:: Given material

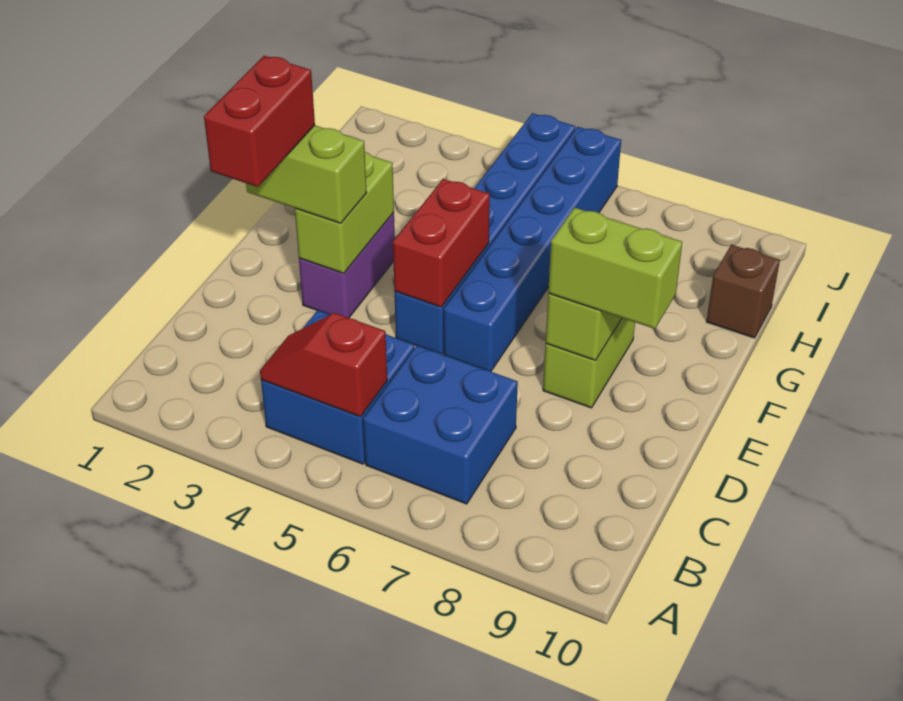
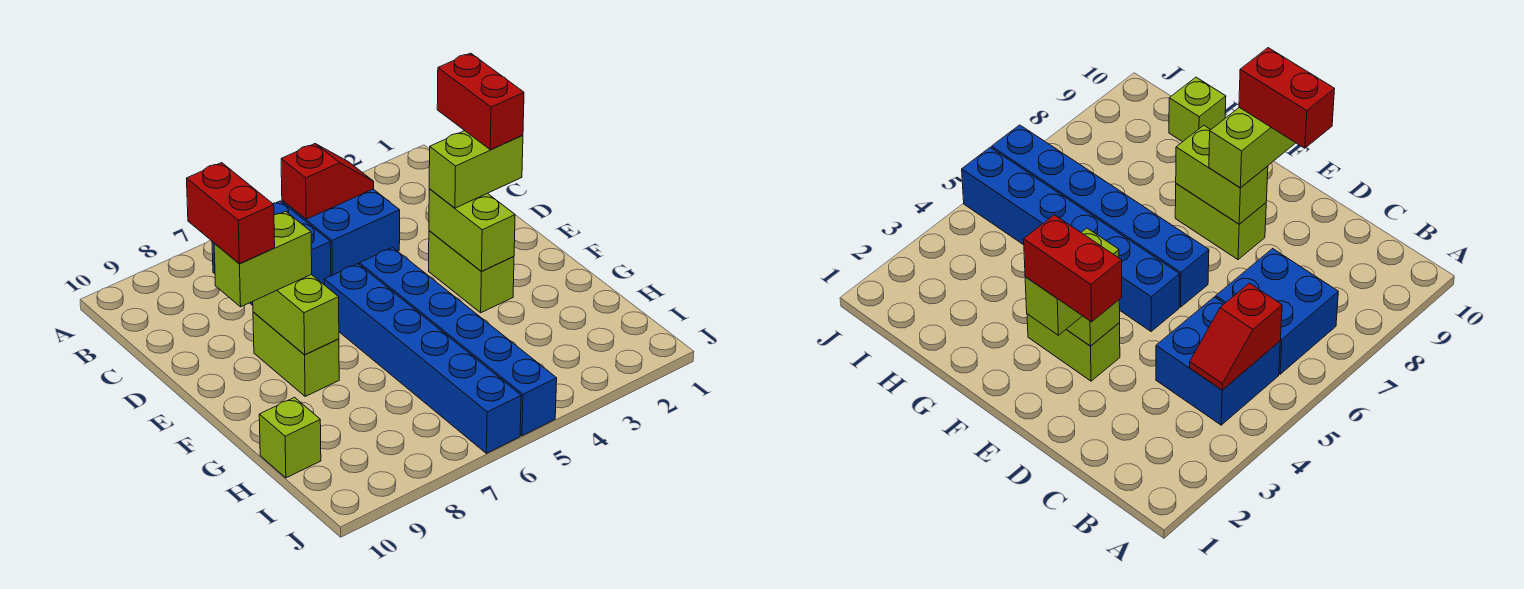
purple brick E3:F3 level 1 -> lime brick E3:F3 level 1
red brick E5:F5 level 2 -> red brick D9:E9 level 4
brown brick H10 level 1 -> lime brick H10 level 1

::::

### Task statement
Output exactly the lines of the data that run from the one containing "red brick E5:F5" to the very last line, and no others.

### Expected output
red brick E5:F5 level 2 -> red brick D9:E9 level 4
brown brick H10 level 1 -> lime brick H10 level 1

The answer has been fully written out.